**TASK DIRECTIONS:**
In the data below, which lines contain "banana"? List them by copying each one.

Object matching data
::::::::
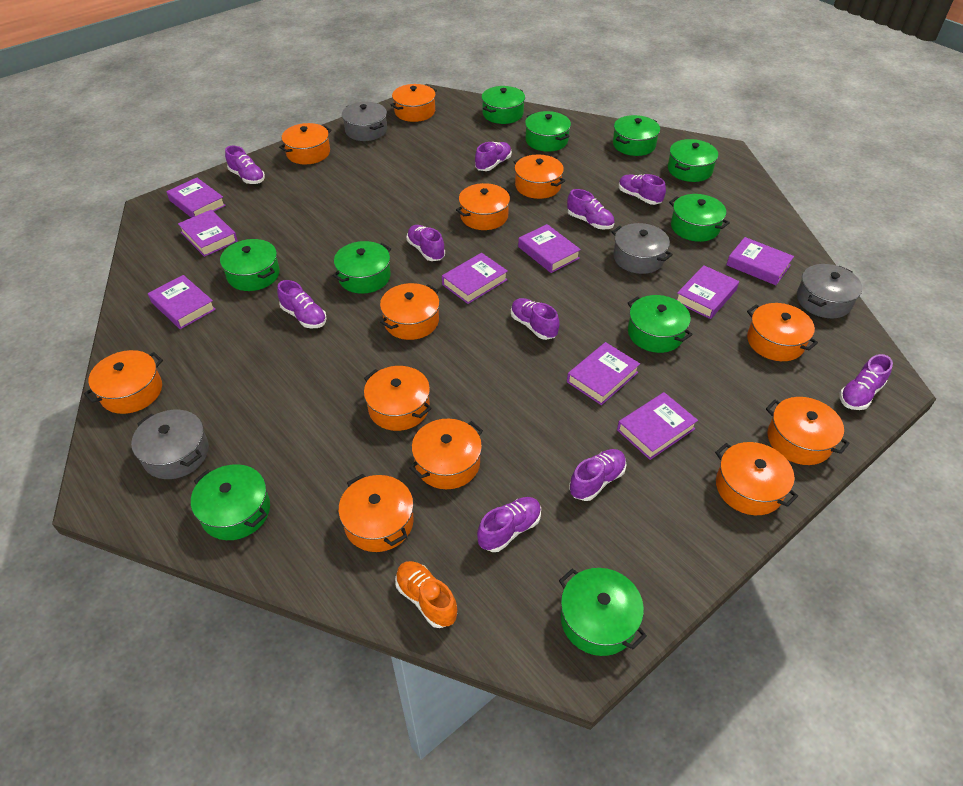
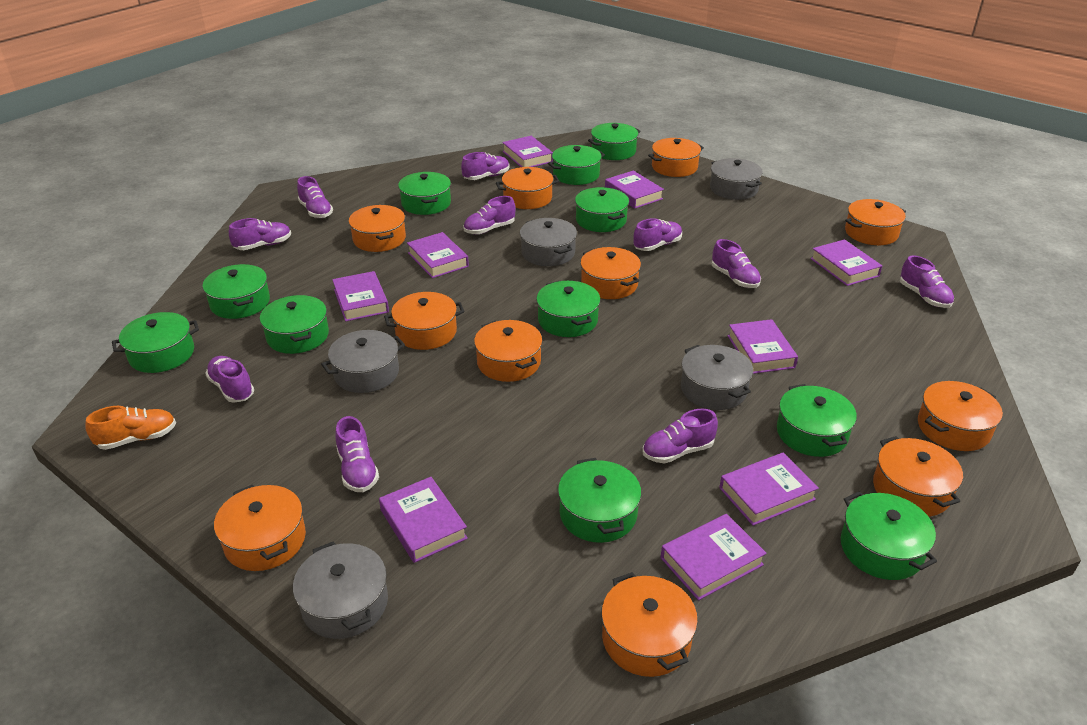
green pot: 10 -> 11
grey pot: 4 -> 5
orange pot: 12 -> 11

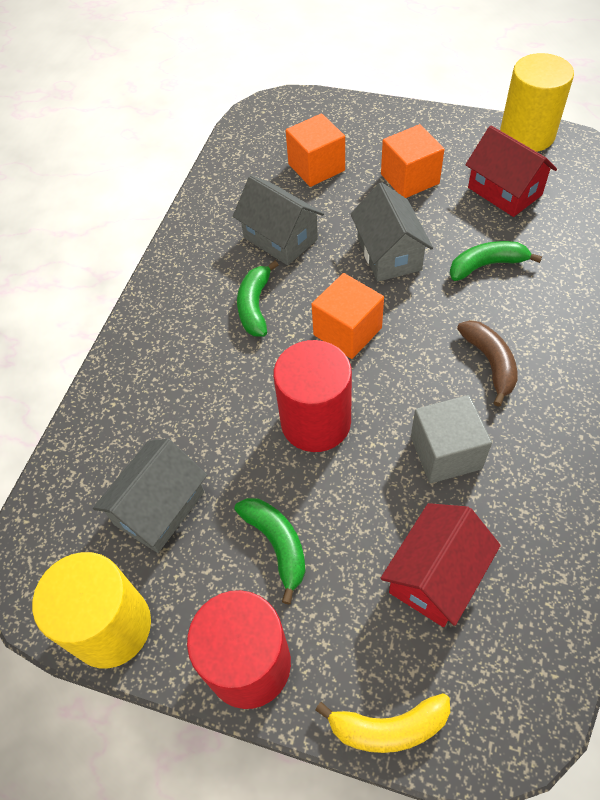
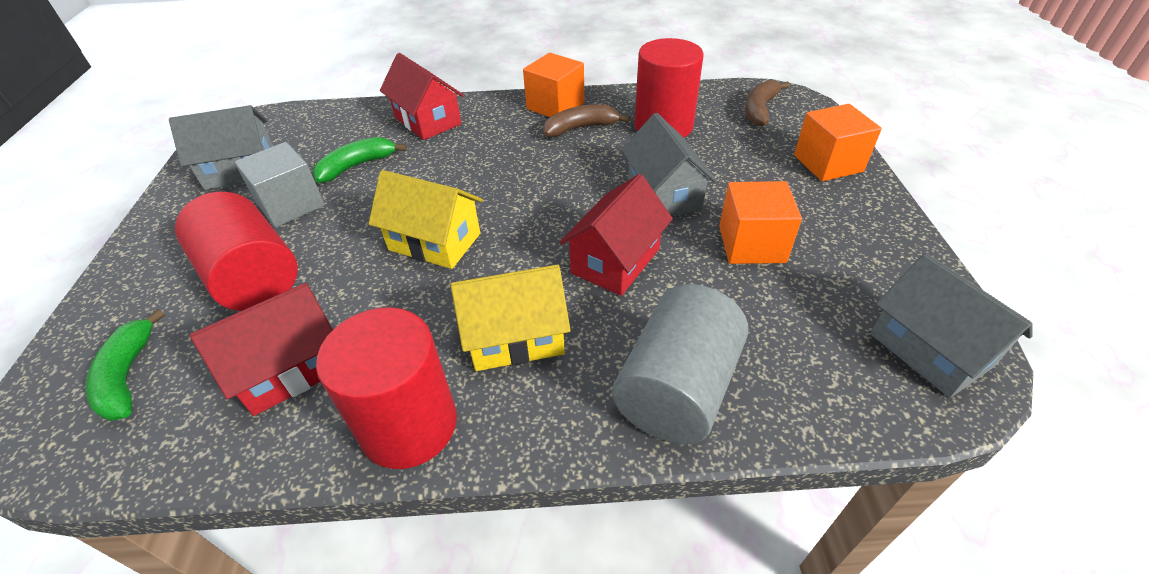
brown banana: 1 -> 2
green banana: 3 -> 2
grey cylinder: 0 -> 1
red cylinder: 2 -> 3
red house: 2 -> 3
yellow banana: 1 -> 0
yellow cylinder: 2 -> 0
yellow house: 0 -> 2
::::::::
**OUTPUT FOR THIS TASK:**
brown banana: 1 -> 2
green banana: 3 -> 2
yellow banana: 1 -> 0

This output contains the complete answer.